%%

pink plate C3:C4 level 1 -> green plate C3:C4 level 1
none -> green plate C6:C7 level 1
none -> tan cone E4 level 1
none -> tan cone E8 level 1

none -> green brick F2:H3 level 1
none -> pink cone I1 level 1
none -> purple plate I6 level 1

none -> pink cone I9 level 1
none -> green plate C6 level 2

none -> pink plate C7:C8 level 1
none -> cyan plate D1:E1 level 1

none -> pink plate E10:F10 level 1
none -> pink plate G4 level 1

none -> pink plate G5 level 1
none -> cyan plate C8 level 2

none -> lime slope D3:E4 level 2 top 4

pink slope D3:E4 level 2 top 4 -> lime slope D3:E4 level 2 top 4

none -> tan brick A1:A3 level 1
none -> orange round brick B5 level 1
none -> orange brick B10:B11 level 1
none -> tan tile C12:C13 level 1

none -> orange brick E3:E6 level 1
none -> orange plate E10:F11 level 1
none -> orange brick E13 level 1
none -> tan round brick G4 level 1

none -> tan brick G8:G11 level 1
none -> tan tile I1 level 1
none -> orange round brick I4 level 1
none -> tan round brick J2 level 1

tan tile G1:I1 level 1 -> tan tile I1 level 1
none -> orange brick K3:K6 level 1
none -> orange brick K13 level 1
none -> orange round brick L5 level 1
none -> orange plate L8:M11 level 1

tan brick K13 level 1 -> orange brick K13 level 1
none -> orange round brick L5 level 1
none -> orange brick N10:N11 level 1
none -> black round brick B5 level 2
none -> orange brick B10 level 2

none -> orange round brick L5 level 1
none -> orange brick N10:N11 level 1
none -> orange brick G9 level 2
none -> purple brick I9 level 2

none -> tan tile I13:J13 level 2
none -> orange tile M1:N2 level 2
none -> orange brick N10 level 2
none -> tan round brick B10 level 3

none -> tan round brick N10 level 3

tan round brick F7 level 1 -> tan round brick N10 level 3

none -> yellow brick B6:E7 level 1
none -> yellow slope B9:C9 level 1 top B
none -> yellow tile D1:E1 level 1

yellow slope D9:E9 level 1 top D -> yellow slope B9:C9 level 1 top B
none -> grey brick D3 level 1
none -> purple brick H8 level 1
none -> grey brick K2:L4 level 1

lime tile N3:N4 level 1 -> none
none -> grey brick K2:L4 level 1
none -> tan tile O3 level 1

%%

### EXERCISE DIRECTIONS
Whatever lies between the line containing "none -> grey brick D3 level 1" and the final line above, both included, must be returned exactly.

### RESULT OF THE EXERCISE
none -> grey brick D3 level 1
none -> purple brick H8 level 1
none -> grey brick K2:L4 level 1

lime tile N3:N4 level 1 -> none
none -> grey brick K2:L4 level 1
none -> tan tile O3 level 1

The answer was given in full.